About this exercise:
Among the entries below, please repeat exactly and only the lines from the line containing "grey plane: [207,356,308,436] = 1 -> none = 0" to the line containing "blue headphones: [77,257,157,325]", both lines included.

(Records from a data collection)
┄┄┄┄┄┄

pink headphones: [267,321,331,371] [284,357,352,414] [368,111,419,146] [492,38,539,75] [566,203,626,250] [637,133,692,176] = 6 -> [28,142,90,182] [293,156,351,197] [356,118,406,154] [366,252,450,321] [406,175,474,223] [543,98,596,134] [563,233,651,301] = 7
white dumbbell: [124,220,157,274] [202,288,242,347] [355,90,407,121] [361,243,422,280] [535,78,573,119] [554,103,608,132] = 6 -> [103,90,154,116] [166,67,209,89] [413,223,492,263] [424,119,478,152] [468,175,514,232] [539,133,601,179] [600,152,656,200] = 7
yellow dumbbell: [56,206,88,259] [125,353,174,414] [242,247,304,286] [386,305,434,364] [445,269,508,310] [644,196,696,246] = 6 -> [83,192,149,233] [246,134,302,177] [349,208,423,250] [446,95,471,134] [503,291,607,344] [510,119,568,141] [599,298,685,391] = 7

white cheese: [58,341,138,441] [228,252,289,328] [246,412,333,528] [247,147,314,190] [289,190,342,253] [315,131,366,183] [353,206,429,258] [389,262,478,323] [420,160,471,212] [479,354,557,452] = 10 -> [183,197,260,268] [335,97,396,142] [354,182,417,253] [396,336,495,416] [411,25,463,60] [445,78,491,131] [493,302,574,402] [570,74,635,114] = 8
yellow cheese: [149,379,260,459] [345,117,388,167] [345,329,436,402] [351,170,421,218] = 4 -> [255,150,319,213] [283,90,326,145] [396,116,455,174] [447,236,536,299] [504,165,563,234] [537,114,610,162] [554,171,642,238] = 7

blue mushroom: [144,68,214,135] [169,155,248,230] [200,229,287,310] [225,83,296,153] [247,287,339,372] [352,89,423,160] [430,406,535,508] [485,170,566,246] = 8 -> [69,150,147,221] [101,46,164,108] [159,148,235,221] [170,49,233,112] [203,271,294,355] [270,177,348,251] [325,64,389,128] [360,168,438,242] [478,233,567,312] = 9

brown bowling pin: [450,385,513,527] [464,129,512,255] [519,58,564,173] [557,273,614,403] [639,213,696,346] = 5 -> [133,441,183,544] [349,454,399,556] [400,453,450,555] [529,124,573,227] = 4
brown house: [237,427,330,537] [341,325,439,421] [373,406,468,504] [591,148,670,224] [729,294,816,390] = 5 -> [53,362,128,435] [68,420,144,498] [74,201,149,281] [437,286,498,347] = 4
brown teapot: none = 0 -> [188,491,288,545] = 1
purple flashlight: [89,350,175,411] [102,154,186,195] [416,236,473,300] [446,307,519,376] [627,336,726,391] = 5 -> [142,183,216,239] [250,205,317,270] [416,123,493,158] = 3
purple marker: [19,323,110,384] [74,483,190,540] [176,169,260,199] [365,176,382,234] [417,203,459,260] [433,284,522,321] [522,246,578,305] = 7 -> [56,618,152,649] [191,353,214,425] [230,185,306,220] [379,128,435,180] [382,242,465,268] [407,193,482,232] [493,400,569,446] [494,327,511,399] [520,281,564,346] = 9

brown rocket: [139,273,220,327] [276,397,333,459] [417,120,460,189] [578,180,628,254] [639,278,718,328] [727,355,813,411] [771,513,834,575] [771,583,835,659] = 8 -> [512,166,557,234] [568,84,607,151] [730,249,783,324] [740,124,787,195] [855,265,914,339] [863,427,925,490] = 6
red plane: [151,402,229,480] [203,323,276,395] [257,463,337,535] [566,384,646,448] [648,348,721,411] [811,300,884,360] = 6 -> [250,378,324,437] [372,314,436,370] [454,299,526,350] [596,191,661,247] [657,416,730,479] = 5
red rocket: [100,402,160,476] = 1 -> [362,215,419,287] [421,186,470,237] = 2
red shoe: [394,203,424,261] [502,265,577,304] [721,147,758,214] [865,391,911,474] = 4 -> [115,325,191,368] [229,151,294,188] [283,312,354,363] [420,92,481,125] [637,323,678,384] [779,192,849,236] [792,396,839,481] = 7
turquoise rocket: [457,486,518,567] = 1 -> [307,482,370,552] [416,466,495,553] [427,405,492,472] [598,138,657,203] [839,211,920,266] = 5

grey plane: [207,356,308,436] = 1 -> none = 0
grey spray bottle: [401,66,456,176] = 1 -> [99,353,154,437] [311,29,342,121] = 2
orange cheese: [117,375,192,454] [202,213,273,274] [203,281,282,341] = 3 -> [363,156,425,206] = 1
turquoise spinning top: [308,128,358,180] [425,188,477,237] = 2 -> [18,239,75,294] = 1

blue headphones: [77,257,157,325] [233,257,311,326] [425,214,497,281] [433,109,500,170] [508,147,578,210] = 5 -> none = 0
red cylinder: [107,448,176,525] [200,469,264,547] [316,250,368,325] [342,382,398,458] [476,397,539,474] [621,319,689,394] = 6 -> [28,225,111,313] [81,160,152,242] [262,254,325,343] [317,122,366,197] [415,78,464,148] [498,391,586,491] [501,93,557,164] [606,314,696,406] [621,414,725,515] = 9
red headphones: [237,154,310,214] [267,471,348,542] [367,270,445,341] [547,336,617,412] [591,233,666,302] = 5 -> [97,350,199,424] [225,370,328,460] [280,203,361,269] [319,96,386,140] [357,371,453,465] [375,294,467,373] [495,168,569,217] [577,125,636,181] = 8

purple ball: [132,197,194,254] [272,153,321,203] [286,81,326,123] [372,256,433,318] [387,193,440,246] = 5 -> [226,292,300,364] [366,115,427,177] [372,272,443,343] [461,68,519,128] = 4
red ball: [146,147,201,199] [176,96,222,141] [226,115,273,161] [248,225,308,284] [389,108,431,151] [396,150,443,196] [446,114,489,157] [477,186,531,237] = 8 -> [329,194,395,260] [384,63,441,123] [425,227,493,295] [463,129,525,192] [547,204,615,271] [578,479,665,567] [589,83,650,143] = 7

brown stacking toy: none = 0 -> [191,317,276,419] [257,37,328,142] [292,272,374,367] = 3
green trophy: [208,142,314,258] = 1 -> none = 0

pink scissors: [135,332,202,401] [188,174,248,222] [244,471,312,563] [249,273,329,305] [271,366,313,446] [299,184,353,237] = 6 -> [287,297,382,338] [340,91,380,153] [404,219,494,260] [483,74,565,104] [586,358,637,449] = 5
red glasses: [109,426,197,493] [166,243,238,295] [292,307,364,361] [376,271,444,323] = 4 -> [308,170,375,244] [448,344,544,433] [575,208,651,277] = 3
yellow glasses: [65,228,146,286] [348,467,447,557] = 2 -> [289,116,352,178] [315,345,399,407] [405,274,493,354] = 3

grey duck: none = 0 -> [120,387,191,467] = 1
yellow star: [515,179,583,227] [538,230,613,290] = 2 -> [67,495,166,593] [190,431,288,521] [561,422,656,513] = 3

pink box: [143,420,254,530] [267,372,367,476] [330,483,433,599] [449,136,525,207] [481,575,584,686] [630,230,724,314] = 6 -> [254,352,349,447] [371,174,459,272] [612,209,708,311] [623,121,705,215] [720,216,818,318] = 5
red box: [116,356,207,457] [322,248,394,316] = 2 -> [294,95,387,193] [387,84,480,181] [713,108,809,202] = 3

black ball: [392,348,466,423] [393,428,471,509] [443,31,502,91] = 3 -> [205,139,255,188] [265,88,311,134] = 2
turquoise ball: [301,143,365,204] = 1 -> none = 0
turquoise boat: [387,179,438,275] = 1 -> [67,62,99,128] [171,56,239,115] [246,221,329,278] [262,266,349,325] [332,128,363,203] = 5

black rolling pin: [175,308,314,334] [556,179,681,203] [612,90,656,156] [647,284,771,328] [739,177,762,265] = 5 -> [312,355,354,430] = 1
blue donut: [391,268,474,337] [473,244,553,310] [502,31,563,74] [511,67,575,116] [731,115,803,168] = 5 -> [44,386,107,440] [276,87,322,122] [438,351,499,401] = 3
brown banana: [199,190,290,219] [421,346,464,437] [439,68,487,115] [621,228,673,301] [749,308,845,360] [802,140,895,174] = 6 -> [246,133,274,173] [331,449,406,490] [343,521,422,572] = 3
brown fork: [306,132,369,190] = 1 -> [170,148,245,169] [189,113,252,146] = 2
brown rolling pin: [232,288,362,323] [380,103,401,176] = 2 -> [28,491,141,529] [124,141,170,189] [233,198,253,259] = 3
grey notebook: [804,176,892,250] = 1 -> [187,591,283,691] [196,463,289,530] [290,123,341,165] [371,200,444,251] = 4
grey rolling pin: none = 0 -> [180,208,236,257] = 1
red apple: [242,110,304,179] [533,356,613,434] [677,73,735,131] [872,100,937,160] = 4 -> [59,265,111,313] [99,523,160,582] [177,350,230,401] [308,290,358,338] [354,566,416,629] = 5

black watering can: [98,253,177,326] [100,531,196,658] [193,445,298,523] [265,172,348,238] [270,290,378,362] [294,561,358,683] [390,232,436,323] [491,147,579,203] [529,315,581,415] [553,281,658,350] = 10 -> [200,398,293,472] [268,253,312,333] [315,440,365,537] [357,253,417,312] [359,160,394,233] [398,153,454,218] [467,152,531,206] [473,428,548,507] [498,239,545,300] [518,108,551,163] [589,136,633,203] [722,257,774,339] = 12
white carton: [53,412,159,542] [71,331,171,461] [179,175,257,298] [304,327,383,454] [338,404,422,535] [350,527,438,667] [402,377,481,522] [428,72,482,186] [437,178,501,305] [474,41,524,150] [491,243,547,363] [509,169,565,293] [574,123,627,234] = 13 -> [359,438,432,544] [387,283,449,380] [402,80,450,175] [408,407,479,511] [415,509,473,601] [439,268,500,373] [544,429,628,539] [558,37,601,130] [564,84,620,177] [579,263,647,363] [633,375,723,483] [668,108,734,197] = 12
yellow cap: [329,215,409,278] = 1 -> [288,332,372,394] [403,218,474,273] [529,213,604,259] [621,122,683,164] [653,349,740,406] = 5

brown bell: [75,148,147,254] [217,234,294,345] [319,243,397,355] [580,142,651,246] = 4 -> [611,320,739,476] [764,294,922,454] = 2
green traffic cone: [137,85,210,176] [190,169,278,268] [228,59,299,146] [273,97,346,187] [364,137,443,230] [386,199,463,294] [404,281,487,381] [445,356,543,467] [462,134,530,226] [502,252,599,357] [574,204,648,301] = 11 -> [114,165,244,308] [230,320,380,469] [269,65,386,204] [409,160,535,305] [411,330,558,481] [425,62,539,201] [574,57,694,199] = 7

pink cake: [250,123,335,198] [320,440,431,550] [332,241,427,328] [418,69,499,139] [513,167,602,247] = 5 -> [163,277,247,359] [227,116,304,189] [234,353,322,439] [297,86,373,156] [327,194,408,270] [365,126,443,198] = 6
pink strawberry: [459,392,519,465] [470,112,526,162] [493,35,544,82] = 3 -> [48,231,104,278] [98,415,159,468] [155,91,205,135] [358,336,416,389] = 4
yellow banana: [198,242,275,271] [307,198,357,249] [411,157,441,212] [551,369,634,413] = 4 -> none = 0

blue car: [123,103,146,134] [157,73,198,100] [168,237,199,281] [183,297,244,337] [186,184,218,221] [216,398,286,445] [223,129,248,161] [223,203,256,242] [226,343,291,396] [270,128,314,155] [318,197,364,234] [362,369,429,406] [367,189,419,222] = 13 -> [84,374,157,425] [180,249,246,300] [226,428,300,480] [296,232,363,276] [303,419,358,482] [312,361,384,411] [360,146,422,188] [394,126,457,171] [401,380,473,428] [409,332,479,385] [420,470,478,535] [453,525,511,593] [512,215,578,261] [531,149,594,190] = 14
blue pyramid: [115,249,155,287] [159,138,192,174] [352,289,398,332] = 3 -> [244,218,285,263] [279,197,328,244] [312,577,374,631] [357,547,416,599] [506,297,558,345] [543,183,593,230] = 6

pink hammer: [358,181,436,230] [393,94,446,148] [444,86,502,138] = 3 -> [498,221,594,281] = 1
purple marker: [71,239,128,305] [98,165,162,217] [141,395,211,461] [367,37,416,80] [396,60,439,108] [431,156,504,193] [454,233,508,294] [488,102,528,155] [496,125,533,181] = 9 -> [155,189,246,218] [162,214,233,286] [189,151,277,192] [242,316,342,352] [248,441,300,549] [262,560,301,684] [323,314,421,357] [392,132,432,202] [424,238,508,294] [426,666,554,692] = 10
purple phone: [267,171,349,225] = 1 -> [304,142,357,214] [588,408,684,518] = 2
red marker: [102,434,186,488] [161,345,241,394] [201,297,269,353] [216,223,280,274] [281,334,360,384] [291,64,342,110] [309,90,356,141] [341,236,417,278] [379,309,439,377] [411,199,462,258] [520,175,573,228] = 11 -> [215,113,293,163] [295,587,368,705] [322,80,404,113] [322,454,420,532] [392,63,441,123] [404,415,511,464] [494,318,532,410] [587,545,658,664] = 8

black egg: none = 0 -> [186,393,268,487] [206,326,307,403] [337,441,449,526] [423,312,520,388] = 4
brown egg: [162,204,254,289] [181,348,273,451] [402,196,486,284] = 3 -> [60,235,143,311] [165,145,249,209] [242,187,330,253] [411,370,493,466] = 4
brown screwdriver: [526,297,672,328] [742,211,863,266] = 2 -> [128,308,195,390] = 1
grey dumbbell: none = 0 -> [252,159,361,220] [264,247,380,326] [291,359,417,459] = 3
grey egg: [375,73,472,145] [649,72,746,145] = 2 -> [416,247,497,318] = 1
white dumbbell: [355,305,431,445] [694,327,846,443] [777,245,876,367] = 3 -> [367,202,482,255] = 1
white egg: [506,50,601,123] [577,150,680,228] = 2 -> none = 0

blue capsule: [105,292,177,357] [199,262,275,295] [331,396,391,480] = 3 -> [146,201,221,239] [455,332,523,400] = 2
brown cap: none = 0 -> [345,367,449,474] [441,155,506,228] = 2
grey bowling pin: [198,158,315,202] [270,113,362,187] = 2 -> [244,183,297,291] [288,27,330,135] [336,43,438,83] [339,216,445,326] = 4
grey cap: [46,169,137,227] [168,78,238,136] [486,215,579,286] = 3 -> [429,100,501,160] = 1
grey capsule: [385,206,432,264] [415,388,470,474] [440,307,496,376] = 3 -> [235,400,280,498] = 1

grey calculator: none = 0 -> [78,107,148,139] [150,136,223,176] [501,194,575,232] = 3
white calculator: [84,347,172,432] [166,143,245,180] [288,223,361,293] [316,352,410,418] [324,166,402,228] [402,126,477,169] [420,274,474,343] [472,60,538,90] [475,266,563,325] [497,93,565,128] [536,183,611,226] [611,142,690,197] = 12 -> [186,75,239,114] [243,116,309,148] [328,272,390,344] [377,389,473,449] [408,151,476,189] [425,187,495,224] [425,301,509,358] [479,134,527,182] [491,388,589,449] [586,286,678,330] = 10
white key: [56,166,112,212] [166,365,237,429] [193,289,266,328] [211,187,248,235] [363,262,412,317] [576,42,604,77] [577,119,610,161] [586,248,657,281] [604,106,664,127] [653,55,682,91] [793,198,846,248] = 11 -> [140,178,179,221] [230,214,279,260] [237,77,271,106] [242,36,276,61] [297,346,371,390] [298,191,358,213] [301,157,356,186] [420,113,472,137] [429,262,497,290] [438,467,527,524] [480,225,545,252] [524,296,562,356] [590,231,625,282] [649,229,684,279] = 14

┄┄┄┄┄┄

Your solution:
grey plane: [207,356,308,436] = 1 -> none = 0
grey spray bottle: [401,66,456,176] = 1 -> [99,353,154,437] [311,29,342,121] = 2
orange cheese: [117,375,192,454] [202,213,273,274] [203,281,282,341] = 3 -> [363,156,425,206] = 1
turquoise spinning top: [308,128,358,180] [425,188,477,237] = 2 -> [18,239,75,294] = 1

blue headphones: [77,257,157,325] [233,257,311,326] [425,214,497,281] [433,109,500,170] [508,147,578,210] = 5 -> none = 0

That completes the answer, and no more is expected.